Problem requirements: Look for "brown" in each line of the entries, and return the matching lines.

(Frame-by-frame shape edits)

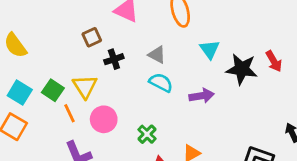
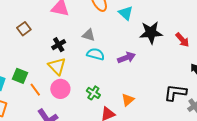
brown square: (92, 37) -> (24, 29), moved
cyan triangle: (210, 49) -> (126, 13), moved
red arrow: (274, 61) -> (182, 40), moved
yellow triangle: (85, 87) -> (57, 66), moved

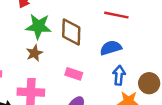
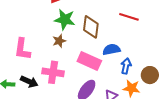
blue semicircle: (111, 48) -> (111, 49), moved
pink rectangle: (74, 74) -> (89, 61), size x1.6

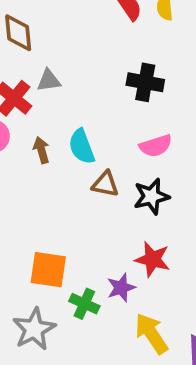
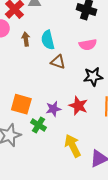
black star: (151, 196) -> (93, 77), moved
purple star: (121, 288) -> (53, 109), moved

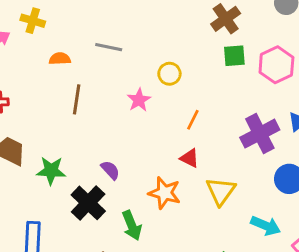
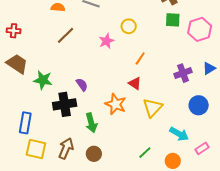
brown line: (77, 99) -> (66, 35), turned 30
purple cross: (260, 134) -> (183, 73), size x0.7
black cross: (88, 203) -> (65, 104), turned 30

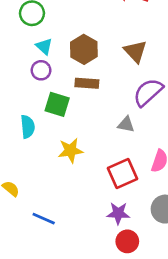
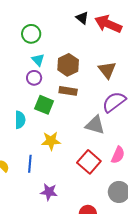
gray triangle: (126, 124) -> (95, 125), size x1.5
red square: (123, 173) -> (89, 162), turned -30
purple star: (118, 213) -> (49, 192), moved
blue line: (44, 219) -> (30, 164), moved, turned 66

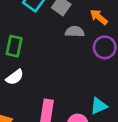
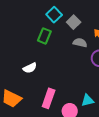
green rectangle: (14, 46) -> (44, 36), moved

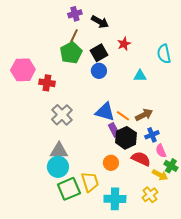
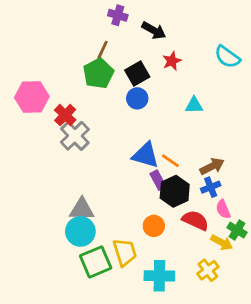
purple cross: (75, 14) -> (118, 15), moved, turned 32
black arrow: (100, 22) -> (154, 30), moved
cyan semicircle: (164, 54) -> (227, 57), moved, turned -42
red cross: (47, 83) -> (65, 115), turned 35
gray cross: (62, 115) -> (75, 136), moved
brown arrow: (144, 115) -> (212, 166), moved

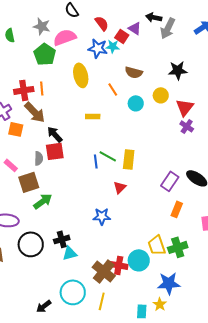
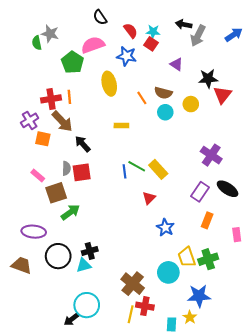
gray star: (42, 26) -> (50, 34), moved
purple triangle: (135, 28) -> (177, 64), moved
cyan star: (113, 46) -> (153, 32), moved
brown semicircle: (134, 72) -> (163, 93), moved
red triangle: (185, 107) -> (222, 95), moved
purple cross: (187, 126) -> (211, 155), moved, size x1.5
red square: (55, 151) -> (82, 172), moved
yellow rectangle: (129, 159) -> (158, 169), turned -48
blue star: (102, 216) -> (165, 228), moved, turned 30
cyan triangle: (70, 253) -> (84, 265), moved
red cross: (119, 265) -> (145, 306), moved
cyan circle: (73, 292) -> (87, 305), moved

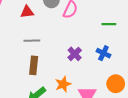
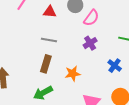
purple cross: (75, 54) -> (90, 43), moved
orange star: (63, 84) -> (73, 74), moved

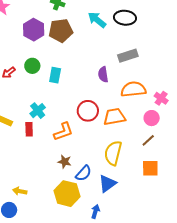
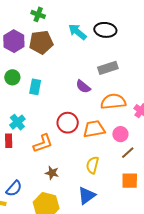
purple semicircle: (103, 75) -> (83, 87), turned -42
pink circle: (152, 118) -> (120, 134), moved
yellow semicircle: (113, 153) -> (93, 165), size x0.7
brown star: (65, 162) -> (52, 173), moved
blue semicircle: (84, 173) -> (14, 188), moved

Your response:
brown square: (92, 37) -> (24, 29), moved
brown line: (77, 99) -> (66, 35), turned 30
brown arrow: (144, 115) -> (212, 166), moved
brown semicircle: (134, 72) -> (163, 93), moved
brown star: (65, 162) -> (52, 173), moved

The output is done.